* BEGIN Provided material *

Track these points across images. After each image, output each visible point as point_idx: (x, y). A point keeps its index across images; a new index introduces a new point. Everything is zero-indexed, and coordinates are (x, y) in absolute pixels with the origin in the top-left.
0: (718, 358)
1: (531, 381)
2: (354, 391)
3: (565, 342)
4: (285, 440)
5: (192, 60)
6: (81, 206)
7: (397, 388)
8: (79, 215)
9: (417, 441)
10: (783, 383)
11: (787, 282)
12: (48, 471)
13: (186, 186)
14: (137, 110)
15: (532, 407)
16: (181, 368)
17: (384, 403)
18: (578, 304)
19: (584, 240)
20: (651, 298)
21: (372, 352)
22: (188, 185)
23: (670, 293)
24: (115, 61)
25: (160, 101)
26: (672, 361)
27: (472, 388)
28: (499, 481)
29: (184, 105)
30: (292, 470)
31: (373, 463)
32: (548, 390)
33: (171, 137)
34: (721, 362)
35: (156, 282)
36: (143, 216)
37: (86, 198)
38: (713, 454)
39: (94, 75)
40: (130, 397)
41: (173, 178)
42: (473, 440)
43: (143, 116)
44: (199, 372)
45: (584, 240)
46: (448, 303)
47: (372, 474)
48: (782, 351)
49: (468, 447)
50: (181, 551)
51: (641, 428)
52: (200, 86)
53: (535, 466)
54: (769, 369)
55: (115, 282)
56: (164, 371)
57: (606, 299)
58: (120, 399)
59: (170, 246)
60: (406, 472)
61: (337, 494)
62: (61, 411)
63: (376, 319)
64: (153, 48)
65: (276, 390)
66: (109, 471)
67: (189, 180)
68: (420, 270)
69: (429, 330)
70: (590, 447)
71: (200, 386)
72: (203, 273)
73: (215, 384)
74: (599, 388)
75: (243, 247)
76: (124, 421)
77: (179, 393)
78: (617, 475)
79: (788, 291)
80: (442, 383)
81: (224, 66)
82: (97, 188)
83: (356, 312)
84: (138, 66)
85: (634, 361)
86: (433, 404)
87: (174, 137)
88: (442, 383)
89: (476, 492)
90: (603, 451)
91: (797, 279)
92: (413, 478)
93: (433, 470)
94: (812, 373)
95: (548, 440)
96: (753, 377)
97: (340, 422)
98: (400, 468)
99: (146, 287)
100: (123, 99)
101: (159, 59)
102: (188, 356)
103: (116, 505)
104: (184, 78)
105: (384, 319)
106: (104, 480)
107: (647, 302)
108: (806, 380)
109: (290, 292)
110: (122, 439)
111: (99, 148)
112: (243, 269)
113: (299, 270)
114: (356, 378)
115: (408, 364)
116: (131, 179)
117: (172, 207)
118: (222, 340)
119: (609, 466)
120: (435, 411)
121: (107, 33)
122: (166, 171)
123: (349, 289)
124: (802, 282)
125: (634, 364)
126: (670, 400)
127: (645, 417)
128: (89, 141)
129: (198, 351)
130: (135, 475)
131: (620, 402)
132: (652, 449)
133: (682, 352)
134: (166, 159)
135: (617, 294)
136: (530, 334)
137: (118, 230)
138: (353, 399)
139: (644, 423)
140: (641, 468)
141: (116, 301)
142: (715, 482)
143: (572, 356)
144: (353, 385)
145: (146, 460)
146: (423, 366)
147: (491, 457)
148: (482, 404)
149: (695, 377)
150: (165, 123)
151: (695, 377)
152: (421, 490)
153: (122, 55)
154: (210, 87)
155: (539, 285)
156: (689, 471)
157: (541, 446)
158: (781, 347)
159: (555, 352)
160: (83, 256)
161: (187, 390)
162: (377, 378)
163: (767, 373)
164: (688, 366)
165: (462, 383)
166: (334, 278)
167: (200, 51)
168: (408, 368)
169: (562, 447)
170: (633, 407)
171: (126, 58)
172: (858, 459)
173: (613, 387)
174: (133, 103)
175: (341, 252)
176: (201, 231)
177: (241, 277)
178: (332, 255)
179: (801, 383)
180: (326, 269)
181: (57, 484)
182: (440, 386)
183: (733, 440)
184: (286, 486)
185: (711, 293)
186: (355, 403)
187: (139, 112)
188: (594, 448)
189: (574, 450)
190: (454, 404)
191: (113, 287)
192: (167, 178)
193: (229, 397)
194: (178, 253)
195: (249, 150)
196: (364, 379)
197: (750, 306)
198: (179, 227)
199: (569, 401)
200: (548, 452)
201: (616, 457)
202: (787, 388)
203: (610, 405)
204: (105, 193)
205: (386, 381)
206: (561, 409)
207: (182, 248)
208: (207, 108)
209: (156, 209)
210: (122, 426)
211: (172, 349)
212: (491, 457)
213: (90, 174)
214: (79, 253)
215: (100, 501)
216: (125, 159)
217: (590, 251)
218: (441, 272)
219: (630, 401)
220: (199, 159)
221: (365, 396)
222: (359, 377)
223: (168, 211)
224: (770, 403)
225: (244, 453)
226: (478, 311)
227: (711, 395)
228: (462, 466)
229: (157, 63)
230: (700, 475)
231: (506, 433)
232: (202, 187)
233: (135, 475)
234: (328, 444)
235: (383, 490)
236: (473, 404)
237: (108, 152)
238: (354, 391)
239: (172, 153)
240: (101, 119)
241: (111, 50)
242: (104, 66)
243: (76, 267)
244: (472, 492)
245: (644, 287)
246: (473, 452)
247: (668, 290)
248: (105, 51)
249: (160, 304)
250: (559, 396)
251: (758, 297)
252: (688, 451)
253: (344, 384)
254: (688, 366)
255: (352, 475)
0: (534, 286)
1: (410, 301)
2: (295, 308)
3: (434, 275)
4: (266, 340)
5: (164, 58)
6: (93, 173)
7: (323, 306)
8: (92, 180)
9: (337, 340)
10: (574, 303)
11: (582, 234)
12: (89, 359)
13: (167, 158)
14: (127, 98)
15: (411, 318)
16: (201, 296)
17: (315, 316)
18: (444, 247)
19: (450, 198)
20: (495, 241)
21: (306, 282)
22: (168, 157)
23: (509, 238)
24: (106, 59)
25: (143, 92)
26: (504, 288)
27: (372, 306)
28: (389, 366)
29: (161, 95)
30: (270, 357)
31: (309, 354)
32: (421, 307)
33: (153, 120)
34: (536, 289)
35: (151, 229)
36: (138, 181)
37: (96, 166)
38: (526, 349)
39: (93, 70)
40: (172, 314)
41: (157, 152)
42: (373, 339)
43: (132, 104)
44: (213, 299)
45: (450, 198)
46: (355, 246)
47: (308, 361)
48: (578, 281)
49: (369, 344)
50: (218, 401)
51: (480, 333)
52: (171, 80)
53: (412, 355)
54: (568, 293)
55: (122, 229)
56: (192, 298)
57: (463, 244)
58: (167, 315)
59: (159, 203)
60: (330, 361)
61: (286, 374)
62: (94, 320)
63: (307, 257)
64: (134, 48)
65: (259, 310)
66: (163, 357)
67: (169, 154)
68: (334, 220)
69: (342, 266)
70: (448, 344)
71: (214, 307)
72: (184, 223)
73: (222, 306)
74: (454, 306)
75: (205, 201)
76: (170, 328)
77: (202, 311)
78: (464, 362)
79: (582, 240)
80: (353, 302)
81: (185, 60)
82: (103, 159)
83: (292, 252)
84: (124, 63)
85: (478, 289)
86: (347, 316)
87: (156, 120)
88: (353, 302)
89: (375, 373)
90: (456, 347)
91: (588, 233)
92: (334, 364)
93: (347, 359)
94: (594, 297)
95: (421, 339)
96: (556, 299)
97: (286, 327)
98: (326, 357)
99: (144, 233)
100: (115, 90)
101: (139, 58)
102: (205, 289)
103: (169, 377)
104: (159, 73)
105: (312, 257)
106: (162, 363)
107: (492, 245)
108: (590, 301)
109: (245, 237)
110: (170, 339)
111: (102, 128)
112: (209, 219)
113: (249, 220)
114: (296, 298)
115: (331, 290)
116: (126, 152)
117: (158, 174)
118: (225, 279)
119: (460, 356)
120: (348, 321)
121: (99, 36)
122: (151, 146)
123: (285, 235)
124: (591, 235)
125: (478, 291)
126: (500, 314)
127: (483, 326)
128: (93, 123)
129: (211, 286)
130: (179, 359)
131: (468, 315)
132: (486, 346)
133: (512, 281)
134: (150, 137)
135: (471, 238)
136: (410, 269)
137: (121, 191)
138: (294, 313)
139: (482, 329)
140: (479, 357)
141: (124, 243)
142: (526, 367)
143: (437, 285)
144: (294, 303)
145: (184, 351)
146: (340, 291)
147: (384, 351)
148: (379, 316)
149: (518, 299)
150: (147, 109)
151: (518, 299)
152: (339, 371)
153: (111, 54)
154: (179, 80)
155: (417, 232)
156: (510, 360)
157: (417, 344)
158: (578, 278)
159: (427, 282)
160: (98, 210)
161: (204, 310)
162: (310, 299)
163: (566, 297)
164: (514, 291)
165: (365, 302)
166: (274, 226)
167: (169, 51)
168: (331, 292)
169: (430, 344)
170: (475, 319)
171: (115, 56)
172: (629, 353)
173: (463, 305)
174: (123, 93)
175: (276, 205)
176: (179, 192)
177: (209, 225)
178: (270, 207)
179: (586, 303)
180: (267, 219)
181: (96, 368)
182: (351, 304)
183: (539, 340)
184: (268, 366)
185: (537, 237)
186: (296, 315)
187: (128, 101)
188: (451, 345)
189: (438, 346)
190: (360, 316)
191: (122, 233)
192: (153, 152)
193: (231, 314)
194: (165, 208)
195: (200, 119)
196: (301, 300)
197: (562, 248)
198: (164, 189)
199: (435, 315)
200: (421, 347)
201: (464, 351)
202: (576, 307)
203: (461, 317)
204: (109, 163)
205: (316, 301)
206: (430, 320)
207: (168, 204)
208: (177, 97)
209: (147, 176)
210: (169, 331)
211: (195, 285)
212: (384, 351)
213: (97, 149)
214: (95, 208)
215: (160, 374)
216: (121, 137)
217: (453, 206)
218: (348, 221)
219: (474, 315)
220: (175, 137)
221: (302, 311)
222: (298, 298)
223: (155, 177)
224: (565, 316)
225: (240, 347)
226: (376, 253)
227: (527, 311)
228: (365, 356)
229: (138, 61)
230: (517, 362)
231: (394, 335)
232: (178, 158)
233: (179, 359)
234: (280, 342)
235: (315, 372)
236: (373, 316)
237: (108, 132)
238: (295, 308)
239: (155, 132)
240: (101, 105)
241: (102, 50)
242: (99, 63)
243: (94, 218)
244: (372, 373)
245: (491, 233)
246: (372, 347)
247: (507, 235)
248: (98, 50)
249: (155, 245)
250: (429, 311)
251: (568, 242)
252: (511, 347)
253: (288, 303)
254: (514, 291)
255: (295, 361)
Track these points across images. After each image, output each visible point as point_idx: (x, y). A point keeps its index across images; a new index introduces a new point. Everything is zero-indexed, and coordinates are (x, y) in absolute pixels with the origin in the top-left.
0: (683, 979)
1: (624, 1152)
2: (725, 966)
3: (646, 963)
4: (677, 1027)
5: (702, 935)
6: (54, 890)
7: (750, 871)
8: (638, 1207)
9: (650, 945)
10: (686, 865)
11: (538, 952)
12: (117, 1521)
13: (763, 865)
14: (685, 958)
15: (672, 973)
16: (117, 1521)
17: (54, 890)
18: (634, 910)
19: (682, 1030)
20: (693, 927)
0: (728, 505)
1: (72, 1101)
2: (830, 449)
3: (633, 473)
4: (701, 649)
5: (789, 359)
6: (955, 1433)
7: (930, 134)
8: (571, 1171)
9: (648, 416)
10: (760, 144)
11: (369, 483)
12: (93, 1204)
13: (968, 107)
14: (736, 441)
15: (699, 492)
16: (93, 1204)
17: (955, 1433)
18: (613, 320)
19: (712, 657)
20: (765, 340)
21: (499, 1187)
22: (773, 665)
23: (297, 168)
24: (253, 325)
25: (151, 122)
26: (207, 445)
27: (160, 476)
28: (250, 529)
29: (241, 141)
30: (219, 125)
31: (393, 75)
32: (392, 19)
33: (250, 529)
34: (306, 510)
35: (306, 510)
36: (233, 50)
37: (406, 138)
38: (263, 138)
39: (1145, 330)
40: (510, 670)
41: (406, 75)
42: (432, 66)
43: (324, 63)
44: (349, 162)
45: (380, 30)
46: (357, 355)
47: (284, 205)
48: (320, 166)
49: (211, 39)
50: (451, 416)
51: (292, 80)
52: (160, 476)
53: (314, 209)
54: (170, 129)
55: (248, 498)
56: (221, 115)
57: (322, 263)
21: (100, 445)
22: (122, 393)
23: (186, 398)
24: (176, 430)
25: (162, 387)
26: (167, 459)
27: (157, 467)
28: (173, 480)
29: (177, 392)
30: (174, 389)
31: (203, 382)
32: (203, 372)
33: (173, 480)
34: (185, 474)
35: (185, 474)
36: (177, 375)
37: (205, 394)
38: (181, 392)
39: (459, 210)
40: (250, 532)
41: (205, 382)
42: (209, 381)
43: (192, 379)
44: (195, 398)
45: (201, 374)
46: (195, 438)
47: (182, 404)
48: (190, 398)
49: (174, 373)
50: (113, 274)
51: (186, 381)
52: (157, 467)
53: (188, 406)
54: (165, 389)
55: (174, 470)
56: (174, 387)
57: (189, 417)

* END Provided material *

What to work on – Rewrite the lines from the very first one through the line that has "51: (641, 428)", with "top-left" changed to "upper-left corner" and nothing else altered. Give only those lines.

Answer to the exercise –
Track these points across images. After each image, output each visible point as point_idx: (x, y). A point keeps its index across images; a new index introduces a new point. Everything is zero-indexed, and coordinates are (x, y) in absolute pixels with the origin in the upper-left corner.
0: (718, 358)
1: (531, 381)
2: (354, 391)
3: (565, 342)
4: (285, 440)
5: (192, 60)
6: (81, 206)
7: (397, 388)
8: (79, 215)
9: (417, 441)
10: (783, 383)
11: (787, 282)
12: (48, 471)
13: (186, 186)
14: (137, 110)
15: (532, 407)
16: (181, 368)
17: (384, 403)
18: (578, 304)
19: (584, 240)
20: (651, 298)
21: (372, 352)
22: (188, 185)
23: (670, 293)
24: (115, 61)
25: (160, 101)
26: (672, 361)
27: (472, 388)
28: (499, 481)
29: (184, 105)
30: (292, 470)
31: (373, 463)
32: (548, 390)
33: (171, 137)
34: (721, 362)
35: (156, 282)
36: (143, 216)
37: (86, 198)
38: (713, 454)
39: (94, 75)
40: (130, 397)
41: (173, 178)
42: (473, 440)
43: (143, 116)
44: (199, 372)
45: (584, 240)
46: (448, 303)
47: (372, 474)
48: (782, 351)
49: (468, 447)
50: (181, 551)
51: (641, 428)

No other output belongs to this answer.